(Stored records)
=== Section Start ===
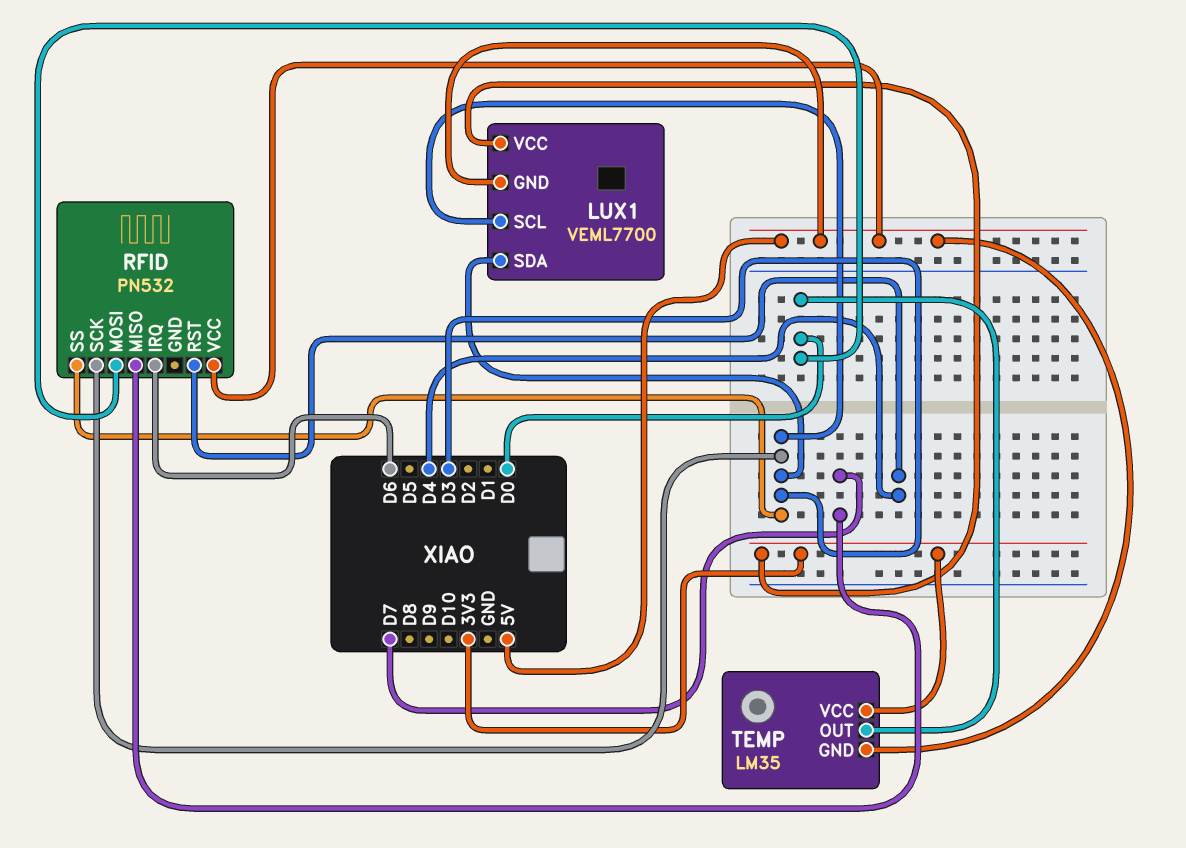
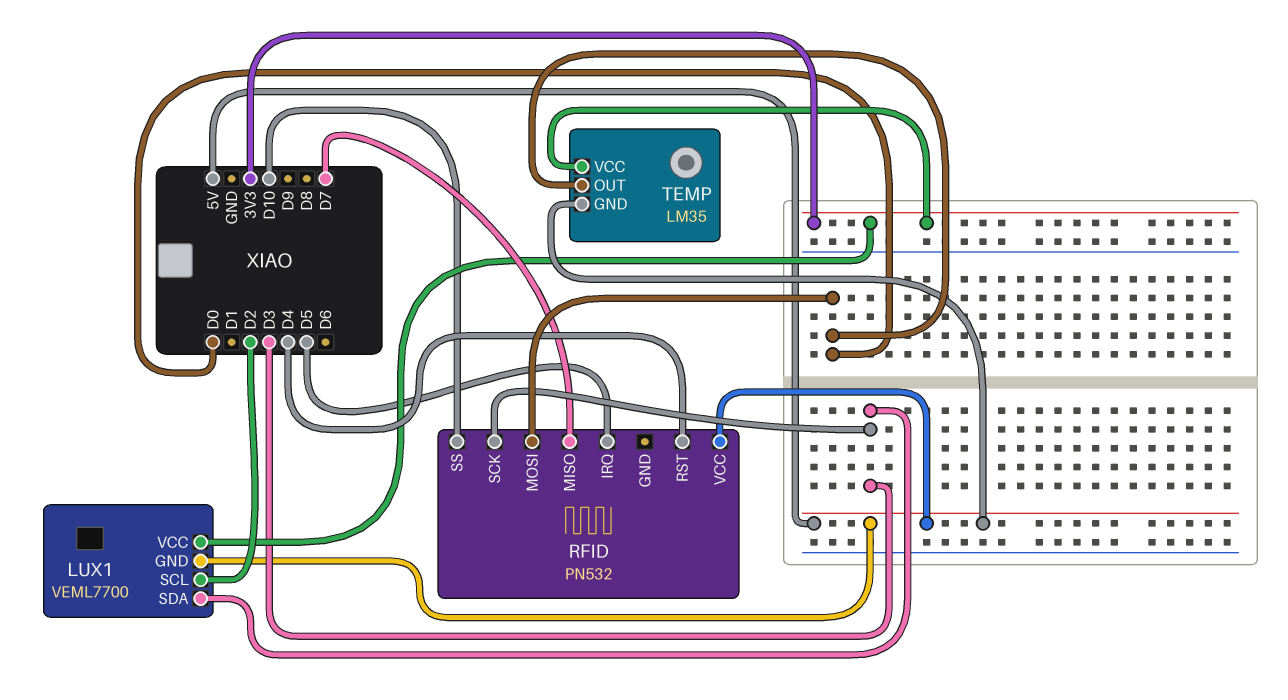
LUX1 pin SCL: D3 -> D2
RFID pin IRQ: D6 -> D5
RFID pin SS: D3 -> D10

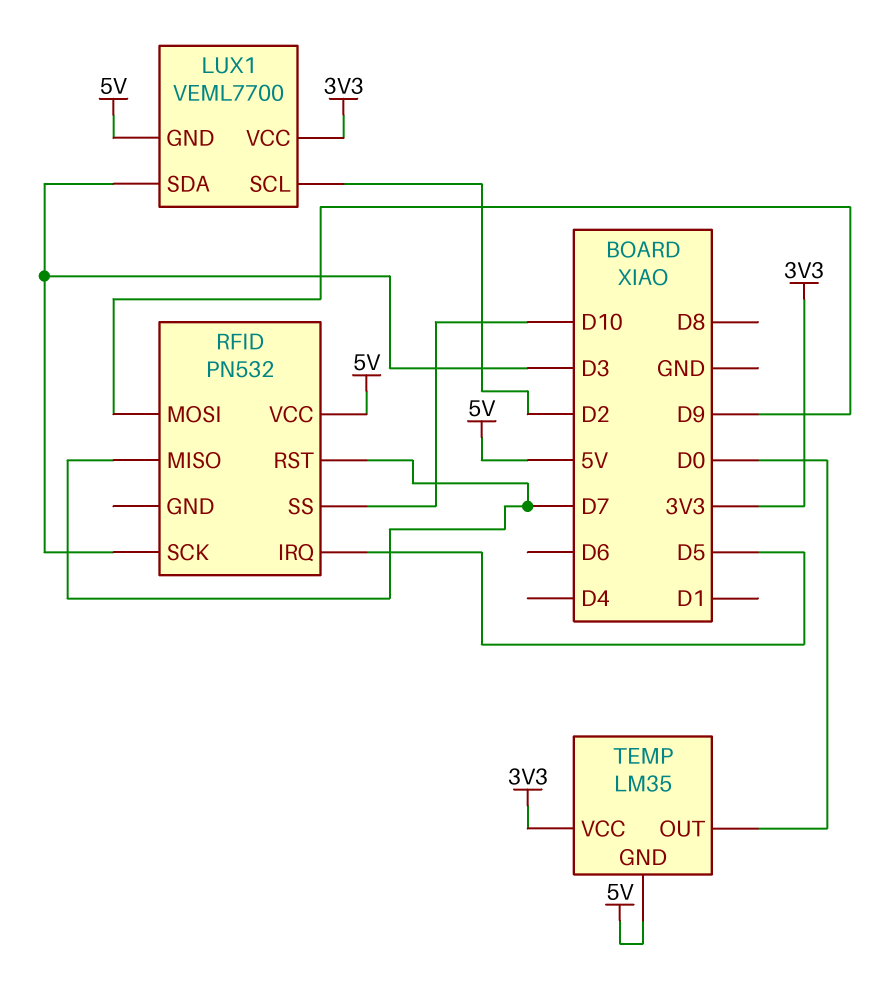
RFID pin MOSI: D0 -> D9
RFID pin RST: D4 -> D7

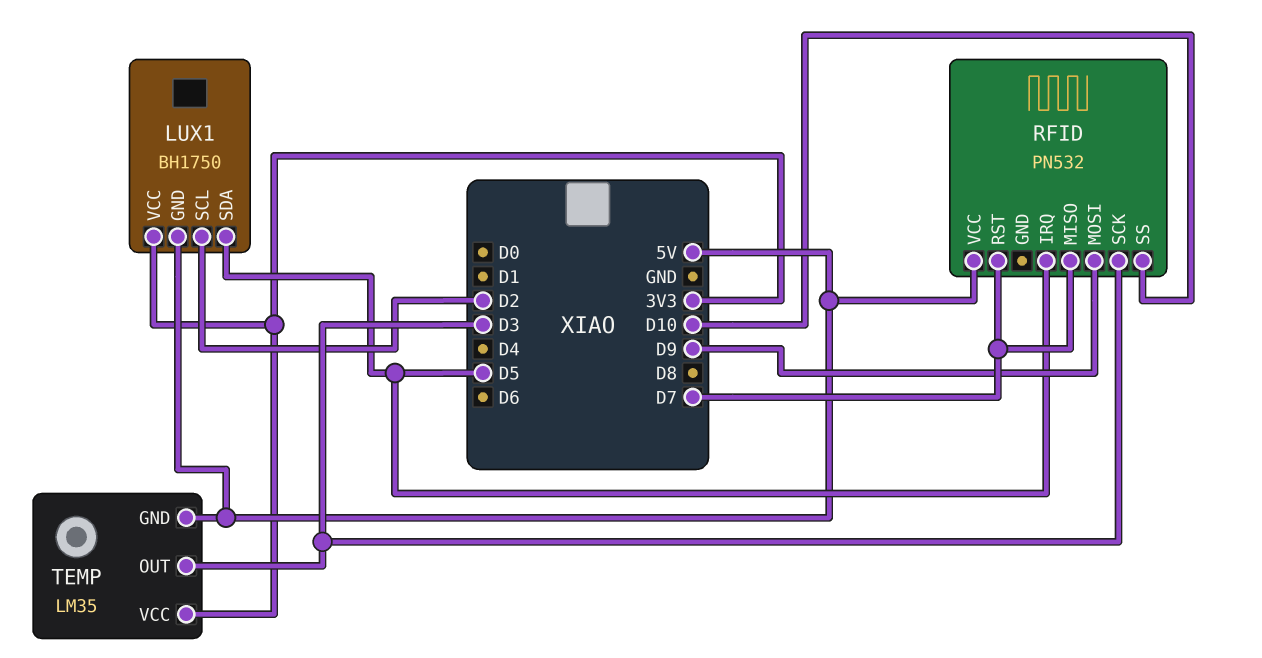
LUX1: VEML7700 -> BH1750
LUX1 pin SDA: D3 -> D5
TEMP pin OUT: D0 -> D3

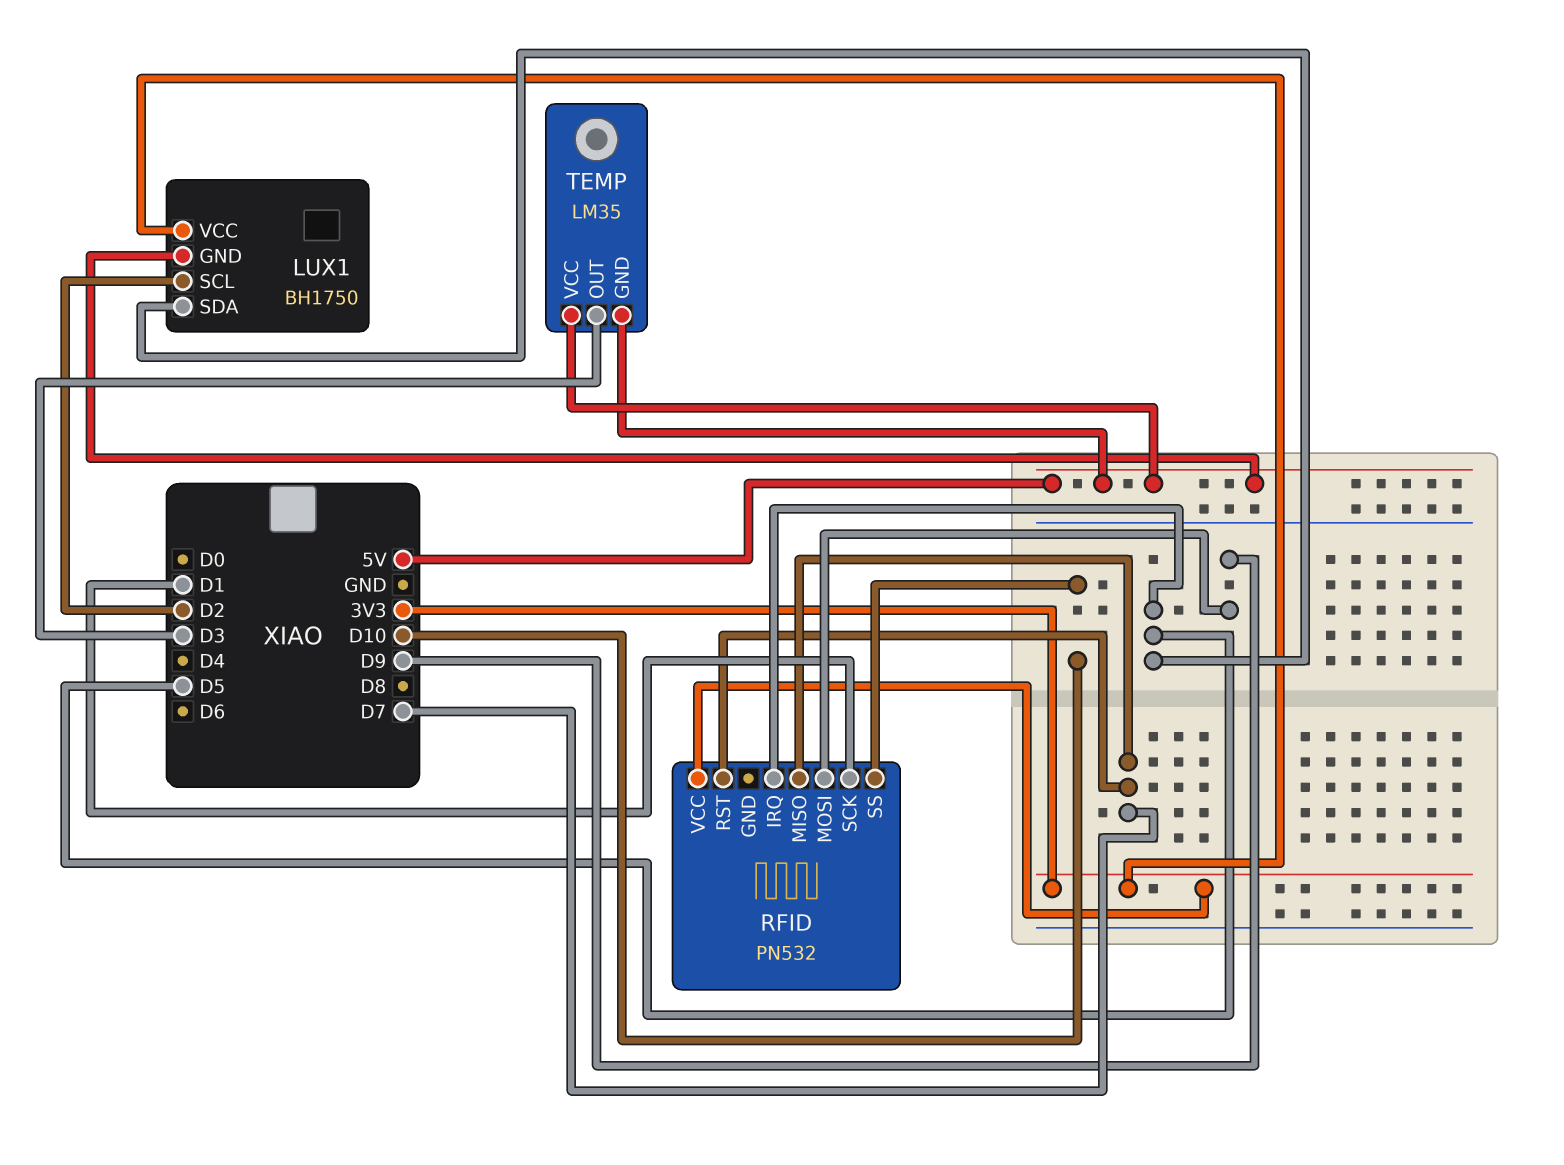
RFID pin SCK: D3 -> D1
RFID pin VCC: 5V -> 3V3
TEMP pin VCC: 3V3 -> 5V

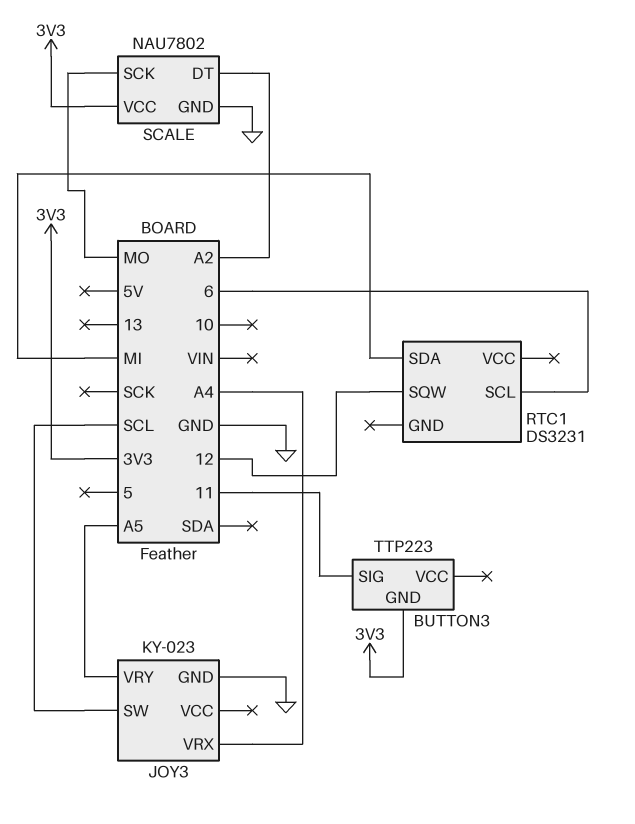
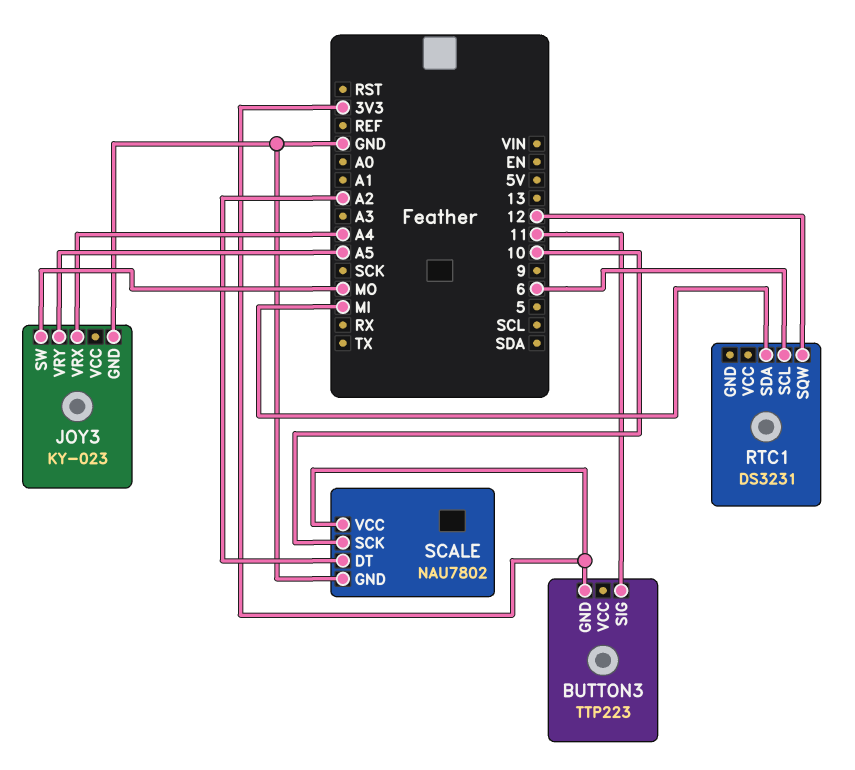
JOY3 pin SW: SCL -> MO
SCALE pin SCK: MO -> 10

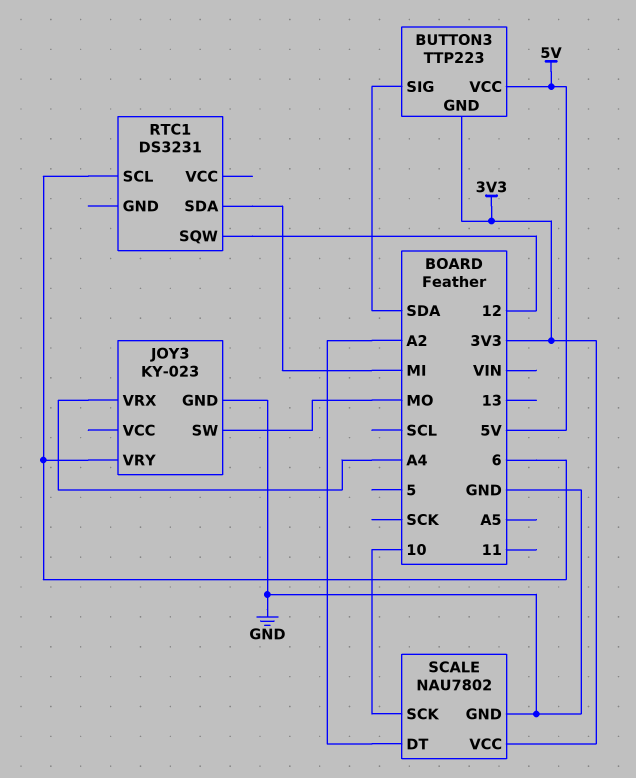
BUTTON3 pin SIG: 11 -> SDA
BUTTON3 pin VCC: none -> 5V
JOY3 pin VRY: A5 -> 6

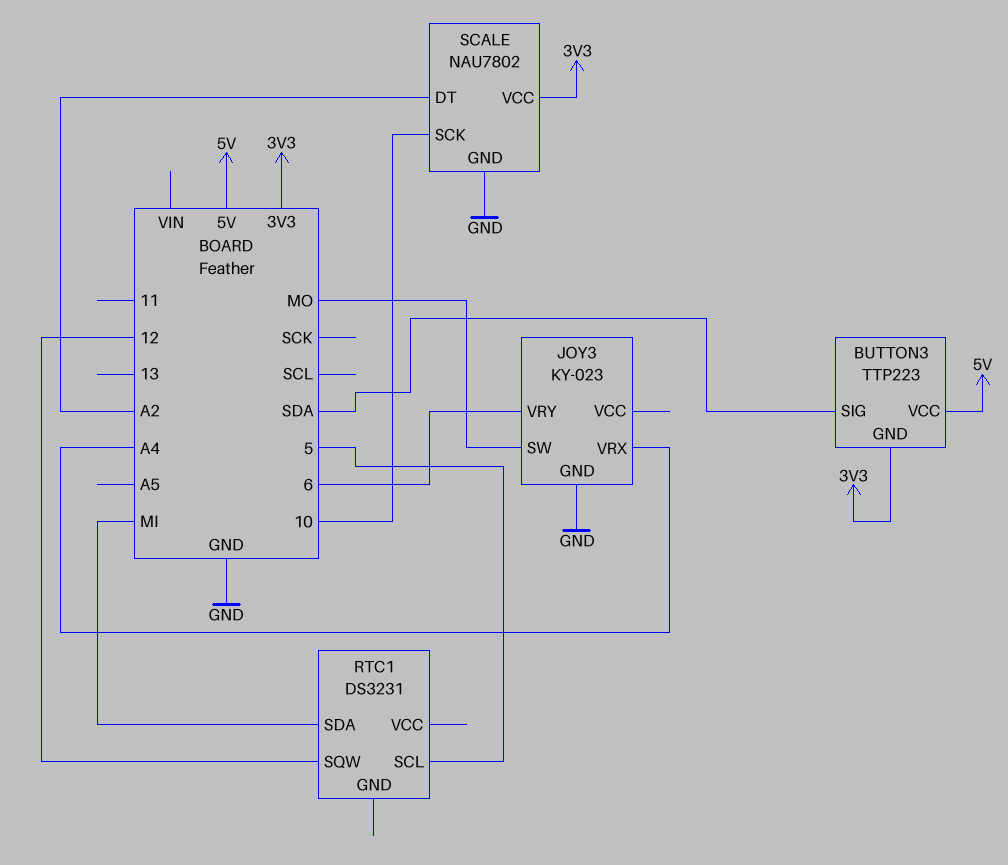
RTC1 pin SCL: 6 -> 5

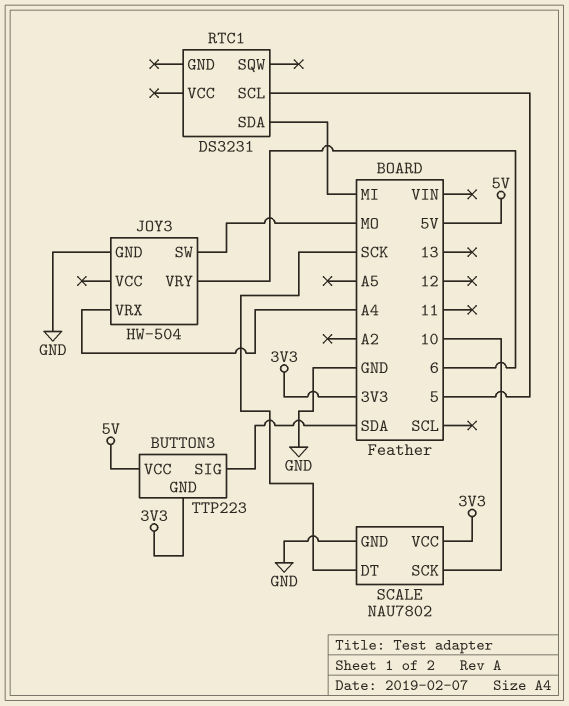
JOY3: KY-023 -> HW-504
RTC1 pin SQW: 12 -> none
SCALE pin DT: A2 -> SCK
=== Section End ===
Could you transcribe exactly the lines from the start of the records through the line containing "TEMP pin VCC: 3V3 -> 5V", both ends included, leaving the pictures out?

LUX1 pin SCL: D3 -> D2
RFID pin IRQ: D6 -> D5
RFID pin SS: D3 -> D10

RFID pin MOSI: D0 -> D9
RFID pin RST: D4 -> D7

LUX1: VEML7700 -> BH1750
LUX1 pin SDA: D3 -> D5
TEMP pin OUT: D0 -> D3

RFID pin SCK: D3 -> D1
RFID pin VCC: 5V -> 3V3
TEMP pin VCC: 3V3 -> 5V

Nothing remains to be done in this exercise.